■ **TASK MATERIAL**
- Opening Delimiter -

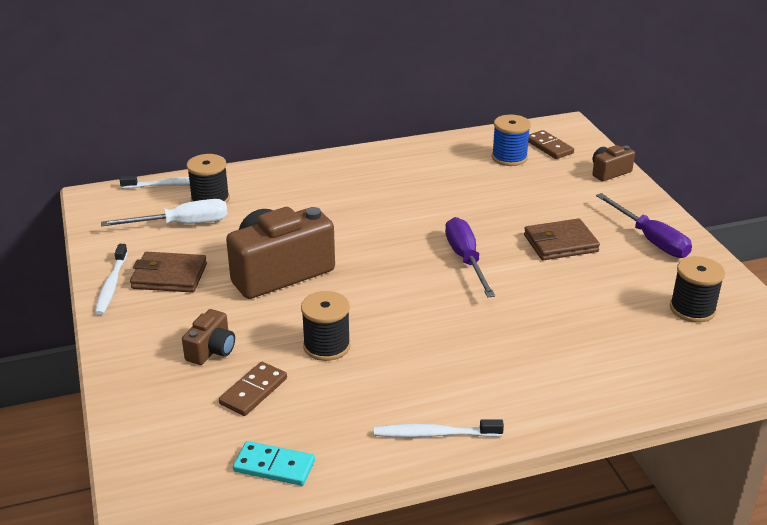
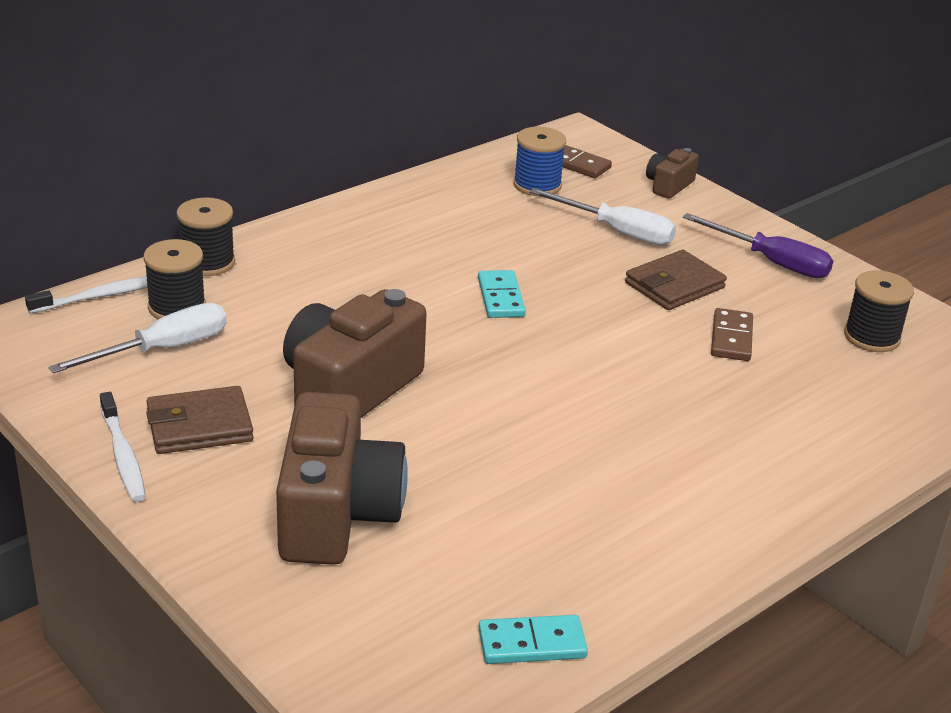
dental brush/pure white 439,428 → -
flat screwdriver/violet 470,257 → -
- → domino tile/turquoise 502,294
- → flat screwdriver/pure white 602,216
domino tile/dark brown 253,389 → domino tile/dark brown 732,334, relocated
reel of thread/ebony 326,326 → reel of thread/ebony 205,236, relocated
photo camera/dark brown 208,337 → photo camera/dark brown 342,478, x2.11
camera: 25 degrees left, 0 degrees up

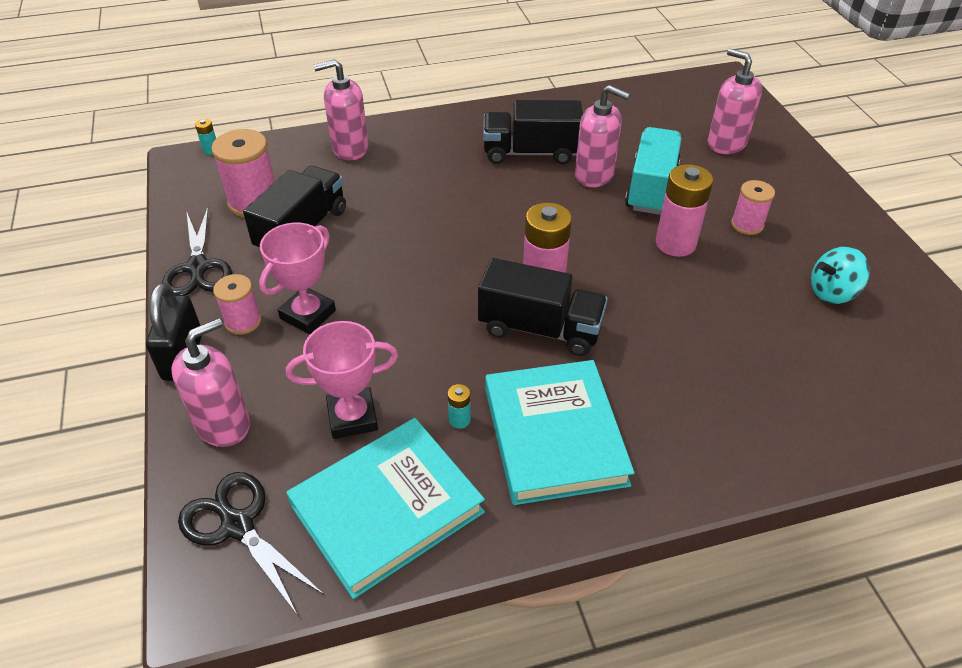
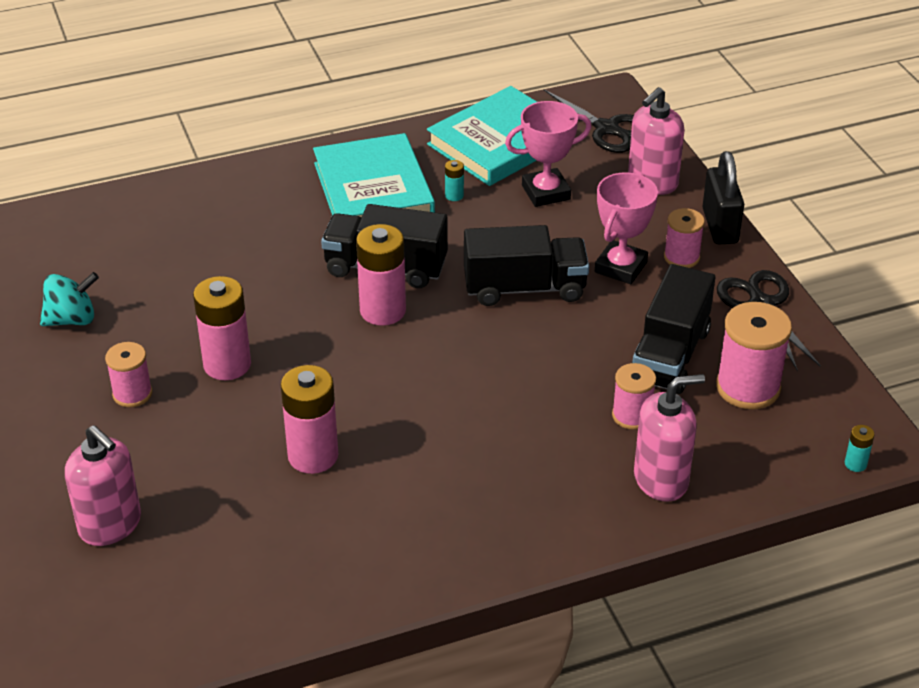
truck/turquoise 653,171 → -
- → reel of thread/rose-pink 634,396
truck/ebony 533,132 → truck/ebony 526,265, relocated
soap pump/rose-pink 602,136 → battery/rose-pink 309,419
camera: 175 degrees right, 5 degrees down

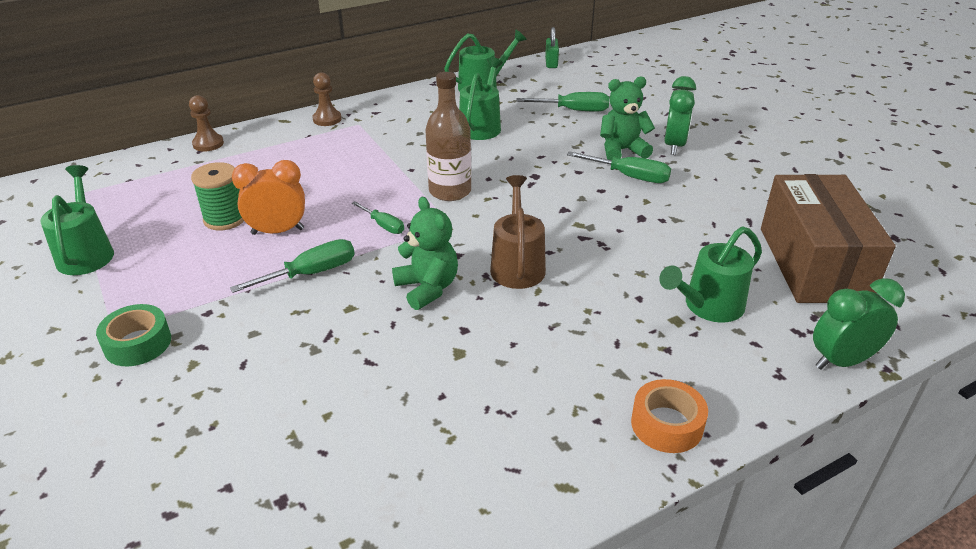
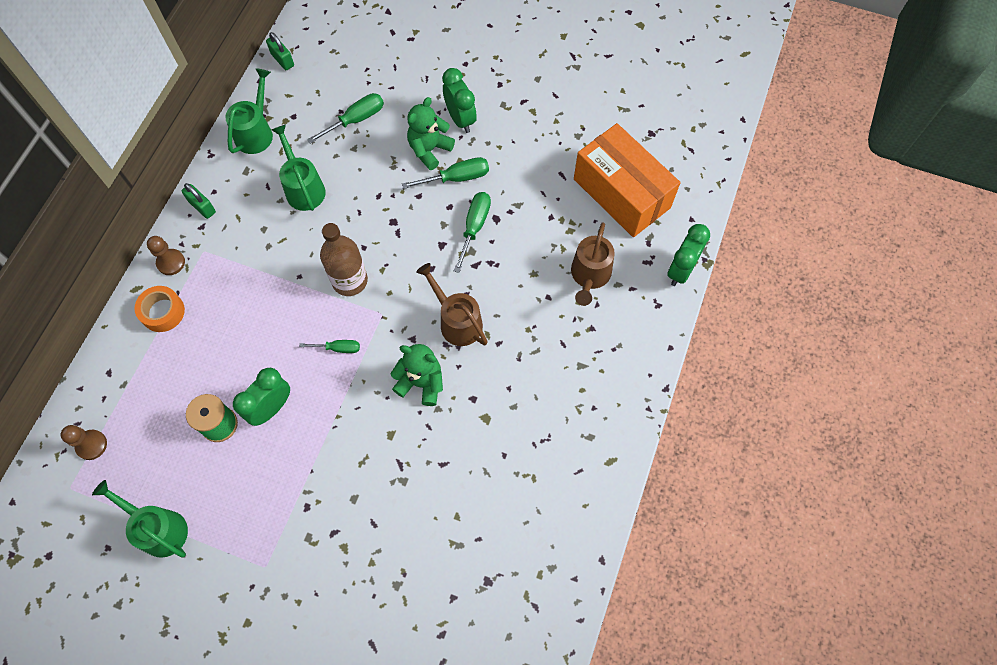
sticky tape/green 133,335 → -
- → lock/green 199,201
game pawn/dark brown 206,123 → game pawn/dark brown 84,442, relocated
flat screwdriver/green 292,266 → flat screwdriver/green 472,232, relocated
sticky tape/orange 669,416 → sticky tape/orange 160,309, relocated
clock/orange 268,197 → clock/green 261,397
sprinkling can/green 710,274 → sprinkling can/dark brown 593,264
package/dark brown 828,238 → package/orange 627,180
camera: 40 degrees left, 30 degrees up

- Closing Delimiter -

The answer must consist solely of the lines from the first line of the data through the line containing "truck/ebony 533,132 →", inclusive, reproduced exactly and without pictures.

dental brush/pure white 439,428 → -
flat screwdriver/violet 470,257 → -
- → domino tile/turquoise 502,294
- → flat screwdriver/pure white 602,216
domino tile/dark brown 253,389 → domino tile/dark brown 732,334, relocated
reel of thread/ebony 326,326 → reel of thread/ebony 205,236, relocated
photo camera/dark brown 208,337 → photo camera/dark brown 342,478, x2.11
camera: 25 degrees left, 0 degrees up

truck/turquoise 653,171 → -
- → reel of thread/rose-pink 634,396
truck/ebony 533,132 → truck/ebony 526,265, relocated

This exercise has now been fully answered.